[Action item]
In the entries that follow, the lines from the line containing "green triangle: (63, 31)" up to and including the line containing "brown square: (25, 149) -> (28, 80), moved" must be copied exactly, with pictures omitted.

[Records]
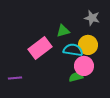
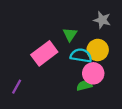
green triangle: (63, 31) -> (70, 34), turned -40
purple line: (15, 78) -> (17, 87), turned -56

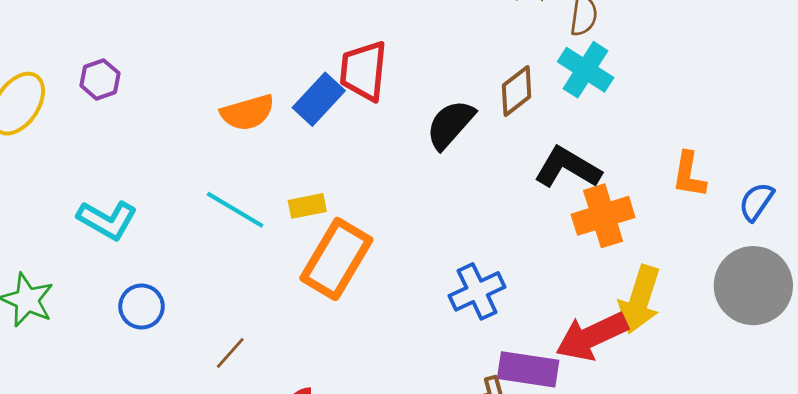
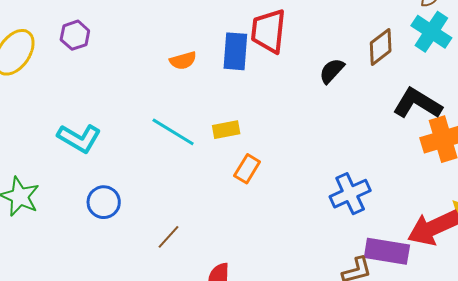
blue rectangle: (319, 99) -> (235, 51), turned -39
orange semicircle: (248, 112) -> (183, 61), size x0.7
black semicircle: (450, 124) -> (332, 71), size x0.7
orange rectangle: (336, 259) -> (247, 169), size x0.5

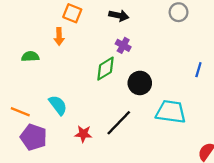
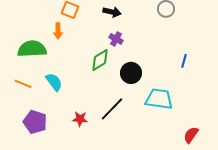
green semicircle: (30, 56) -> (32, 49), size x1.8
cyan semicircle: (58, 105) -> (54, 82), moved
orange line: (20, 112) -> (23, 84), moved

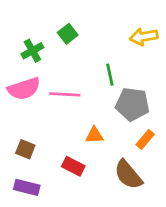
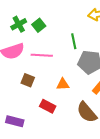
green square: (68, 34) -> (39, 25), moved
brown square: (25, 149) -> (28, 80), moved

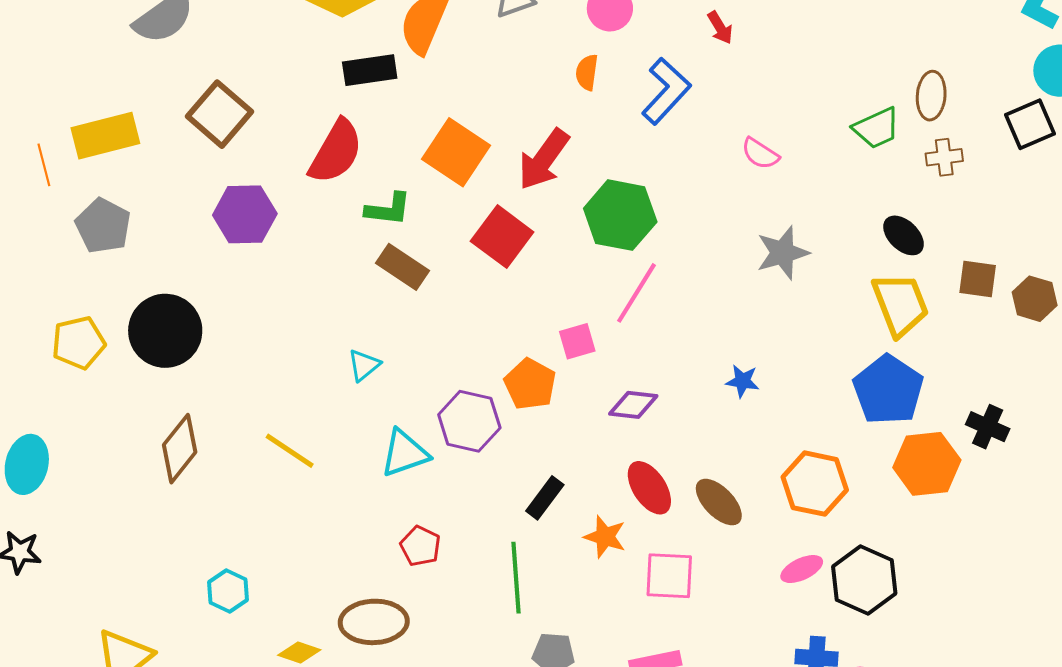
...
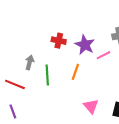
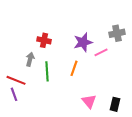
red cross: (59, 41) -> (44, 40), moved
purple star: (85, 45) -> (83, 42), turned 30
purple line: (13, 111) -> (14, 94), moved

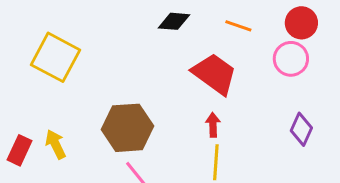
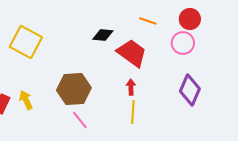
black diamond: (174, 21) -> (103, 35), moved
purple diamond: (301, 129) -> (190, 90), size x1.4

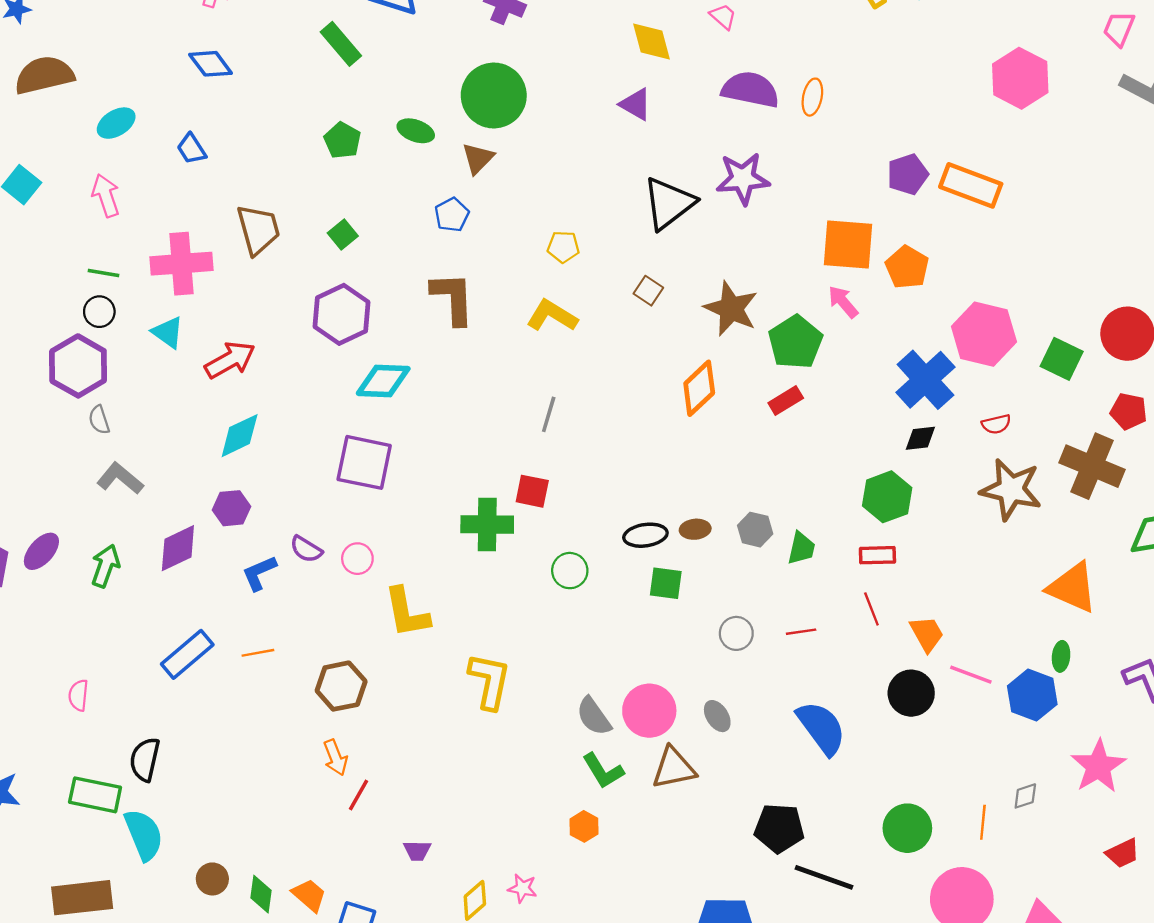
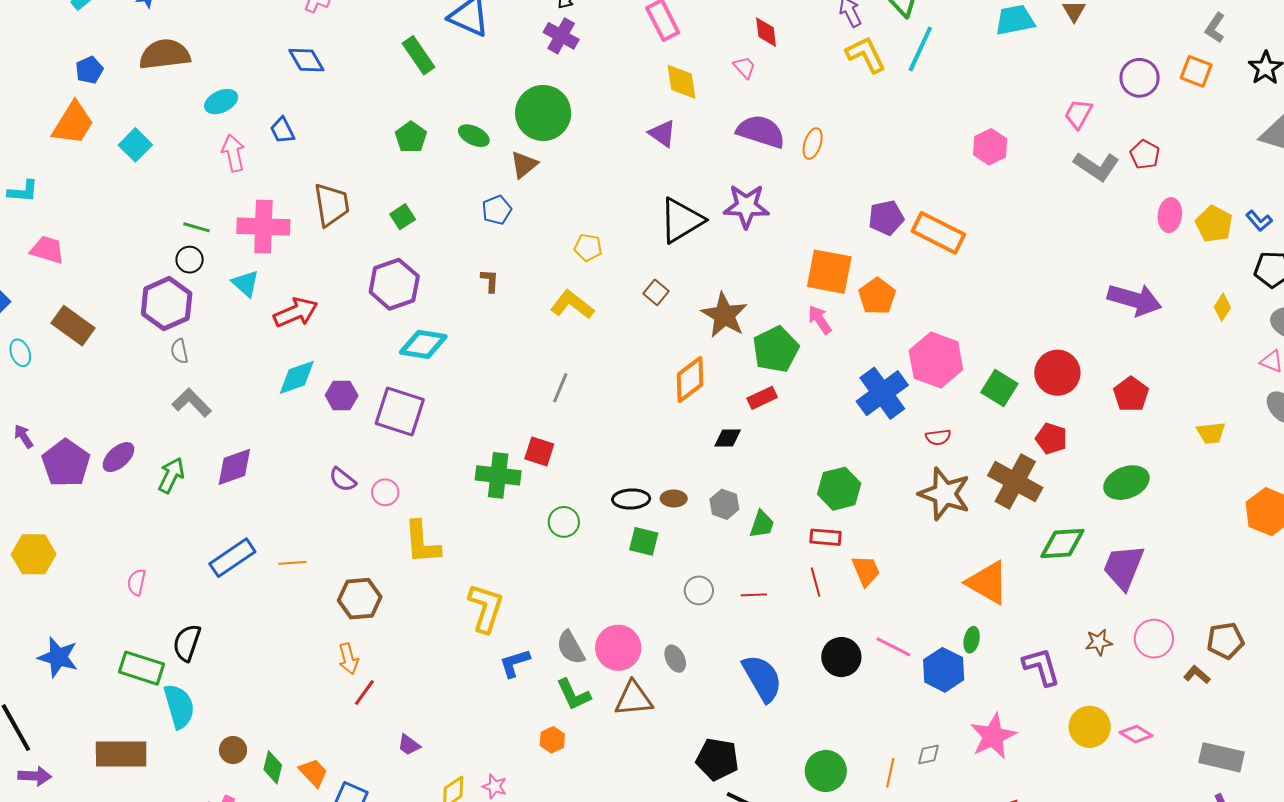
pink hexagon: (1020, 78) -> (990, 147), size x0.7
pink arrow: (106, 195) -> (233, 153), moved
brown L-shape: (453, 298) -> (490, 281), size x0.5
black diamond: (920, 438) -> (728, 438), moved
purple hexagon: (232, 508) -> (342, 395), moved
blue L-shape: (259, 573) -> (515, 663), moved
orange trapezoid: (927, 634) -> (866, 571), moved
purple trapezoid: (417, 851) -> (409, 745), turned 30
==
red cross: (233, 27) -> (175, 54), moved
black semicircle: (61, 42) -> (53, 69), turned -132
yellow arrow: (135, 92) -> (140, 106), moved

[Answer for the task]
green triangle: (63, 31) -> (70, 34), turned -40
purple line: (15, 78) -> (17, 87), turned -56

blue rectangle: (319, 99) -> (235, 51), turned -39
orange semicircle: (248, 112) -> (183, 61), size x0.7
black semicircle: (450, 124) -> (332, 71), size x0.7
orange rectangle: (336, 259) -> (247, 169), size x0.5

green semicircle: (30, 56) -> (32, 49), size x1.8
cyan semicircle: (58, 105) -> (54, 82), moved
orange line: (20, 112) -> (23, 84), moved

green square: (68, 34) -> (39, 25), moved
brown square: (25, 149) -> (28, 80), moved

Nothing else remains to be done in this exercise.